Assigned task
Nothing but the lines from the one containing "camera: 40 degrees right, 5 degrees down" through the one containing "(531, 344) = (509, 231): yellow", both included, should be given again, each exactly as written below.

Entries provided
Start of Block
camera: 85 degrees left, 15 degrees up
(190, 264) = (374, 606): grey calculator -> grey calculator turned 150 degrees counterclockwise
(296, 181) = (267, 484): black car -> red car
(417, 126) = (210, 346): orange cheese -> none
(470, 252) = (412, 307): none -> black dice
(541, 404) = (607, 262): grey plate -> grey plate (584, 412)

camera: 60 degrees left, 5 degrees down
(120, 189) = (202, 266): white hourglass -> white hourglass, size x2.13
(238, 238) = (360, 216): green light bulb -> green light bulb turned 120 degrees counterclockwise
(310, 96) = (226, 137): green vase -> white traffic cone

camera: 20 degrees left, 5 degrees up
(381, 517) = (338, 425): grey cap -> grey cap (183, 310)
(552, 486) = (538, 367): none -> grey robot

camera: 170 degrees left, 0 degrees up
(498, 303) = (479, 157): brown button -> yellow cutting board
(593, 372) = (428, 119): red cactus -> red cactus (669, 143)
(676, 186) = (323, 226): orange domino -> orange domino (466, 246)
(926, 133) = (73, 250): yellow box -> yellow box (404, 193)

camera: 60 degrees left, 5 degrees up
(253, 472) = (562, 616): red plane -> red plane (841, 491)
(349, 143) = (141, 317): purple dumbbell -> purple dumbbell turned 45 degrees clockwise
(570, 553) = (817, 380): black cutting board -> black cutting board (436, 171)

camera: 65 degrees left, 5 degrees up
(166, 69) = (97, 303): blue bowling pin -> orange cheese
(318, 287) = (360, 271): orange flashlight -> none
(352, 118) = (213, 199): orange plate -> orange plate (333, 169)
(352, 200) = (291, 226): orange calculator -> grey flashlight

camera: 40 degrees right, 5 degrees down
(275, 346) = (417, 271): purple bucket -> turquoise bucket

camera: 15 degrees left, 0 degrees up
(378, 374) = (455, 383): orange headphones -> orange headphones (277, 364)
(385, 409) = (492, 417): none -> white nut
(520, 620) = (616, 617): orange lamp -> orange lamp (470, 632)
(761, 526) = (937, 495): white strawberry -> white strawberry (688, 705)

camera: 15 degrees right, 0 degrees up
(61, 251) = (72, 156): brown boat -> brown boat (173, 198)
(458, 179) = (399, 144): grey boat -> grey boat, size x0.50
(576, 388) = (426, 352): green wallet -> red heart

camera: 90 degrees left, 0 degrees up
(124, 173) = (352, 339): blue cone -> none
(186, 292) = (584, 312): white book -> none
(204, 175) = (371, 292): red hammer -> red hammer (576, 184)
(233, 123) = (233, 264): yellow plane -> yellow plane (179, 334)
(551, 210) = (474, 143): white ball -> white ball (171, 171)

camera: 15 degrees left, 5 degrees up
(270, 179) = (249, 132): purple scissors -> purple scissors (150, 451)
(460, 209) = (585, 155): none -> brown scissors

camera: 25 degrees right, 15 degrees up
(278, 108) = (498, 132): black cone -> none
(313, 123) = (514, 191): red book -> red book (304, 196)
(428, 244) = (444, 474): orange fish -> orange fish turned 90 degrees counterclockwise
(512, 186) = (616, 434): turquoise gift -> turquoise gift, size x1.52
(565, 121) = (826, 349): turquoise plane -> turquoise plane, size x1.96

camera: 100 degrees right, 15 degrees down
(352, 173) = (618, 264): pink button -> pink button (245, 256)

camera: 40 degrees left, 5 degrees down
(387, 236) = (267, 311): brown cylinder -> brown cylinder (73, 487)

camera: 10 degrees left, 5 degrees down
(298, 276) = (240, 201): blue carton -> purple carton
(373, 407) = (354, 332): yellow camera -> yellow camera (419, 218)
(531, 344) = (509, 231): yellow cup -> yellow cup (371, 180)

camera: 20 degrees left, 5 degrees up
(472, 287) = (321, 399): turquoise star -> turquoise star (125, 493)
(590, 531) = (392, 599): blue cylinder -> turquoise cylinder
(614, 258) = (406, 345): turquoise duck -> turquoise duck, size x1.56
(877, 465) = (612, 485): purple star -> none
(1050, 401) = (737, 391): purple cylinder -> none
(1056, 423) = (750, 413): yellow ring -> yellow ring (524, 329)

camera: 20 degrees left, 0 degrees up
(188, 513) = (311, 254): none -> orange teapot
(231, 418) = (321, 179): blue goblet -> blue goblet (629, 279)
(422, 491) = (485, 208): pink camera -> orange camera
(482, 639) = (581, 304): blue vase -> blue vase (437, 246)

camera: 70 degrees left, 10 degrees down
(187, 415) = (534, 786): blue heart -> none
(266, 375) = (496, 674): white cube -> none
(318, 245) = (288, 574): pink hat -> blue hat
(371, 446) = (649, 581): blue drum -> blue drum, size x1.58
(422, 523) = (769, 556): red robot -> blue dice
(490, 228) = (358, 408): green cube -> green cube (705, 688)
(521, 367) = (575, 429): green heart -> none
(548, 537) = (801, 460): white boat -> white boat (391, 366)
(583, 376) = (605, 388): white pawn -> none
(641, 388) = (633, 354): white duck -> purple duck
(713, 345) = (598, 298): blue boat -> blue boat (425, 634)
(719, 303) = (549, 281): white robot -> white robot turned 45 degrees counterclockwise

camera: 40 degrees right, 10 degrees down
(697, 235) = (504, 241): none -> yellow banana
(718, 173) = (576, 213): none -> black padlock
End of Block
Response area
camera: 40 degrees right, 5 degrees down
(275, 346) = (417, 271): purple bucket -> turquoise bucket

camera: 15 degrees left, 0 degrees up
(378, 374) = (455, 383): orange headphones -> orange headphones (277, 364)
(385, 409) = (492, 417): none -> white nut
(520, 620) = (616, 617): orange lamp -> orange lamp (470, 632)
(761, 526) = (937, 495): white strawberry -> white strawberry (688, 705)

camera: 15 degrees right, 0 degrees up
(61, 251) = (72, 156): brown boat -> brown boat (173, 198)
(458, 179) = (399, 144): grey boat -> grey boat, size x0.50
(576, 388) = (426, 352): green wallet -> red heart

camera: 90 degrees left, 0 degrees up
(124, 173) = (352, 339): blue cone -> none
(186, 292) = (584, 312): white book -> none
(204, 175) = (371, 292): red hammer -> red hammer (576, 184)
(233, 123) = (233, 264): yellow plane -> yellow plane (179, 334)
(551, 210) = (474, 143): white ball -> white ball (171, 171)

camera: 15 degrees left, 5 degrees up
(270, 179) = (249, 132): purple scissors -> purple scissors (150, 451)
(460, 209) = (585, 155): none -> brown scissors

camera: 25 degrees right, 15 degrees up
(278, 108) = (498, 132): black cone -> none
(313, 123) = (514, 191): red book -> red book (304, 196)
(428, 244) = (444, 474): orange fish -> orange fish turned 90 degrees counterclockwise
(512, 186) = (616, 434): turquoise gift -> turquoise gift, size x1.52
(565, 121) = (826, 349): turquoise plane -> turquoise plane, size x1.96

camera: 100 degrees right, 15 degrees down
(352, 173) = (618, 264): pink button -> pink button (245, 256)

camera: 40 degrees left, 5 degrees down
(387, 236) = (267, 311): brown cylinder -> brown cylinder (73, 487)

camera: 10 degrees left, 5 degrees down
(298, 276) = (240, 201): blue carton -> purple carton
(373, 407) = (354, 332): yellow camera -> yellow camera (419, 218)
(531, 344) = (509, 231): yellow cup -> yellow cup (371, 180)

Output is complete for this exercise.